======== Information
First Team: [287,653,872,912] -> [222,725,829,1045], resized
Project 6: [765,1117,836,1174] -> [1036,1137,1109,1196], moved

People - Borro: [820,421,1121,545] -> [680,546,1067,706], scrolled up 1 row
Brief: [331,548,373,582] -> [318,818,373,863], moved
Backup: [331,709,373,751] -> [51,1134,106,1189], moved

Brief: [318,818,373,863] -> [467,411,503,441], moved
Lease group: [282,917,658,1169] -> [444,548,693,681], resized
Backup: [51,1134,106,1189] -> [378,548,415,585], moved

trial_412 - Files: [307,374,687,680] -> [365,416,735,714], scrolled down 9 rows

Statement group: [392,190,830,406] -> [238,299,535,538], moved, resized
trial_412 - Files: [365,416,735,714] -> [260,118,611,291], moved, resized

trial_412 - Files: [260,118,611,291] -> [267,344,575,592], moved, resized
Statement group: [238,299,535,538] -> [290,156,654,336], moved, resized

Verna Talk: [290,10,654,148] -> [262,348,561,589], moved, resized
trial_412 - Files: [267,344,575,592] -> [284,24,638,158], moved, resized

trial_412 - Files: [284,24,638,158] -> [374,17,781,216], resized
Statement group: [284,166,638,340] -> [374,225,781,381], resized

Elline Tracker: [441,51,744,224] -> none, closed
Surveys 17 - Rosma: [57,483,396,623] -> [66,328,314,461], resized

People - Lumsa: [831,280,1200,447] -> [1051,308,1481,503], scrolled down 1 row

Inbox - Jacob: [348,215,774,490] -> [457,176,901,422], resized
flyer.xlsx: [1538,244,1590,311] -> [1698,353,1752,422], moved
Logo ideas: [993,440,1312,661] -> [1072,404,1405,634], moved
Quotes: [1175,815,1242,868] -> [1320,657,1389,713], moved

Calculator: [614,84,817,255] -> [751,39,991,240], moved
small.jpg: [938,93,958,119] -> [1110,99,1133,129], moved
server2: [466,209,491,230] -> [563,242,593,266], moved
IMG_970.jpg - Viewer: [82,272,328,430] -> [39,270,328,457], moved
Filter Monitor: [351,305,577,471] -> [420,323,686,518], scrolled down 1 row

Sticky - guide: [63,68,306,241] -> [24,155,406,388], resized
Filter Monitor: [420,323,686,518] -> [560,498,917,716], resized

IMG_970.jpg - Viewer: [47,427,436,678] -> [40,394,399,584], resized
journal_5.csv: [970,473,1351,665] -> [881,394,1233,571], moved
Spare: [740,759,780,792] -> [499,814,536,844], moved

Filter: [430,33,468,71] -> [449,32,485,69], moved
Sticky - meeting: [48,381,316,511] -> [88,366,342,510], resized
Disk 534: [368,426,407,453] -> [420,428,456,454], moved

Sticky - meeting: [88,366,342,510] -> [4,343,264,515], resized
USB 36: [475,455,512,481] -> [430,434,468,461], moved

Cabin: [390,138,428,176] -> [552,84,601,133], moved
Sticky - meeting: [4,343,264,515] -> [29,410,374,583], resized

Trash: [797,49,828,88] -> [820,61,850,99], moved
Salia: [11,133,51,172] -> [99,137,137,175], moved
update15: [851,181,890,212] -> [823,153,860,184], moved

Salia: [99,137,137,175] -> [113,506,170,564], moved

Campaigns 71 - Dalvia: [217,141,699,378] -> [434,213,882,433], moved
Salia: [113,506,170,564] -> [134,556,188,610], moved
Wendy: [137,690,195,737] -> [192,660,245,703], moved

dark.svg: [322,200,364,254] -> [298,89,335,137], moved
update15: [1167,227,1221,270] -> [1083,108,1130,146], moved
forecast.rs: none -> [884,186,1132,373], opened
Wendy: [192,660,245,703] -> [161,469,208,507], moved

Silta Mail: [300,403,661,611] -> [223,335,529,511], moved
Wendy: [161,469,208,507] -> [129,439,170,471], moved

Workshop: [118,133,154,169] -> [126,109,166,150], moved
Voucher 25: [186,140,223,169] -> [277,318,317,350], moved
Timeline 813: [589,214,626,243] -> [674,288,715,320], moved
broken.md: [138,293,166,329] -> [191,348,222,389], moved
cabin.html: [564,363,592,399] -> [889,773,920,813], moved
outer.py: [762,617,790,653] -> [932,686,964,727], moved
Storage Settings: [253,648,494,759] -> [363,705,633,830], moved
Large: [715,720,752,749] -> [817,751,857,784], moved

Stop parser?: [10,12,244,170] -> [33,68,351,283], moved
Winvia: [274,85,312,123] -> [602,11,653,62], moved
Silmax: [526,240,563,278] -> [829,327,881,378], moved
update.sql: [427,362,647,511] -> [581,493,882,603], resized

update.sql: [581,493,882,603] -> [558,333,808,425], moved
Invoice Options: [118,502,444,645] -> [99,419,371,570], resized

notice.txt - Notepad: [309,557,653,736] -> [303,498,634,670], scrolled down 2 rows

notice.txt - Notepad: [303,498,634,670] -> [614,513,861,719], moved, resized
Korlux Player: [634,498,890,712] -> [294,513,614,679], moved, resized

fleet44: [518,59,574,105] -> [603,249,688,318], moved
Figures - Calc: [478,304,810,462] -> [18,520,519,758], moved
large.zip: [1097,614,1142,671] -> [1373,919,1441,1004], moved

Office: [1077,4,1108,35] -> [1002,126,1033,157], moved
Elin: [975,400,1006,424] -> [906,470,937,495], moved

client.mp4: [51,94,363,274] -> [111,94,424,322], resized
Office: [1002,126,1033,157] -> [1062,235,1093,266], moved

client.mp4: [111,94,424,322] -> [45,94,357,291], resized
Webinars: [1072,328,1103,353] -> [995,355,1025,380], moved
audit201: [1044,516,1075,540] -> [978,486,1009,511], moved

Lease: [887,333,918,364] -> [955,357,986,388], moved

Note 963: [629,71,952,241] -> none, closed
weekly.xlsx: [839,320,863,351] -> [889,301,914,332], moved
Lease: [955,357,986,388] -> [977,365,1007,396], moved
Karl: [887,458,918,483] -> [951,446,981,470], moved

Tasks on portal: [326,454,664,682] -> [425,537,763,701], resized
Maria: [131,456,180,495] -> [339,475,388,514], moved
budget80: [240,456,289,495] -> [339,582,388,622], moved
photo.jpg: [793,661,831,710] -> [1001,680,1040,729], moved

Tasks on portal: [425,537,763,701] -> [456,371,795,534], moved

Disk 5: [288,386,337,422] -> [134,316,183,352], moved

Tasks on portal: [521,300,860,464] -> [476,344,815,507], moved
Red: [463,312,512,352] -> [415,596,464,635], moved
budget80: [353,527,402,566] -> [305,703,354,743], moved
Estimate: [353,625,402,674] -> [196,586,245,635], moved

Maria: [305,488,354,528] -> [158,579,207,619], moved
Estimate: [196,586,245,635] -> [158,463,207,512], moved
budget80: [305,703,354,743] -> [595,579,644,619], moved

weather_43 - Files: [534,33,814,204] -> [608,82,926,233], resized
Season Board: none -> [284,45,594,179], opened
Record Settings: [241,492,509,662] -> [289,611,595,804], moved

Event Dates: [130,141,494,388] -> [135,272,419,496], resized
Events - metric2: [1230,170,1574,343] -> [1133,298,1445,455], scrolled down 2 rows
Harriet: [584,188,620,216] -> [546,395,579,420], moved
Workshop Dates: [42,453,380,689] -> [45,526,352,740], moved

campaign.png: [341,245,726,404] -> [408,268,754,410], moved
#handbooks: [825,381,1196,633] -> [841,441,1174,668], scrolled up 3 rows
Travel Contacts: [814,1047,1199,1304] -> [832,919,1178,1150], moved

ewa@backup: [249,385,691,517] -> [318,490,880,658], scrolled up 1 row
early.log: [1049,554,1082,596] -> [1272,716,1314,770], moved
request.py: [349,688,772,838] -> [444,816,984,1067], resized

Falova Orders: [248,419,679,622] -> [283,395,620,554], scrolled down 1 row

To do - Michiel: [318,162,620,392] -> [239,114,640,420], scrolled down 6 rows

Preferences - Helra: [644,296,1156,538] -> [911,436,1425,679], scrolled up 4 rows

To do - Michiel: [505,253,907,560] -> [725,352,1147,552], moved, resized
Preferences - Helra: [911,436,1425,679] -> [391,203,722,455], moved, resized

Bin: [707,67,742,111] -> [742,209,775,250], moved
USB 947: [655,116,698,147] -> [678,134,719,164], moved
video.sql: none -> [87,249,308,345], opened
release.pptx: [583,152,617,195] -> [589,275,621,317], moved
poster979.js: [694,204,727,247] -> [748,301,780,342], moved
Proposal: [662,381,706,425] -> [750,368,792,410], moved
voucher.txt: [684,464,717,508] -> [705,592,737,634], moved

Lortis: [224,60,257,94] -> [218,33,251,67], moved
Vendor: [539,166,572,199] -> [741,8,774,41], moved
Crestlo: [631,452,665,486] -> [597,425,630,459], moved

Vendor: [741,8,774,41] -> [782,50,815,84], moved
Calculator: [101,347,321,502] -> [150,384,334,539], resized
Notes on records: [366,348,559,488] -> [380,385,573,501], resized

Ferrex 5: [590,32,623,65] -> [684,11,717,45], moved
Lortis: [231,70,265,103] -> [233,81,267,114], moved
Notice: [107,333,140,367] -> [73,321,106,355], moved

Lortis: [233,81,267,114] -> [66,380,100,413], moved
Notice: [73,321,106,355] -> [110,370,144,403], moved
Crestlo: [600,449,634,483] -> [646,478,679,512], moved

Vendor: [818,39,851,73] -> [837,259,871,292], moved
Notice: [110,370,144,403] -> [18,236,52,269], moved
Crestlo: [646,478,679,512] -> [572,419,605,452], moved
================
> Task prompt:
Would you please copy exactly the part of the entries above that begins at the line containing "Office: [1077,4,1108,35] ->" and ends at the line containing "Note 963: [629,71,952,241] -> none, closed", both lines included?

> Task output:
Office: [1077,4,1108,35] -> [1002,126,1033,157], moved
Elin: [975,400,1006,424] -> [906,470,937,495], moved

client.mp4: [51,94,363,274] -> [111,94,424,322], resized
Office: [1002,126,1033,157] -> [1062,235,1093,266], moved

client.mp4: [111,94,424,322] -> [45,94,357,291], resized
Webinars: [1072,328,1103,353] -> [995,355,1025,380], moved
audit201: [1044,516,1075,540] -> [978,486,1009,511], moved

Lease: [887,333,918,364] -> [955,357,986,388], moved

Note 963: [629,71,952,241] -> none, closed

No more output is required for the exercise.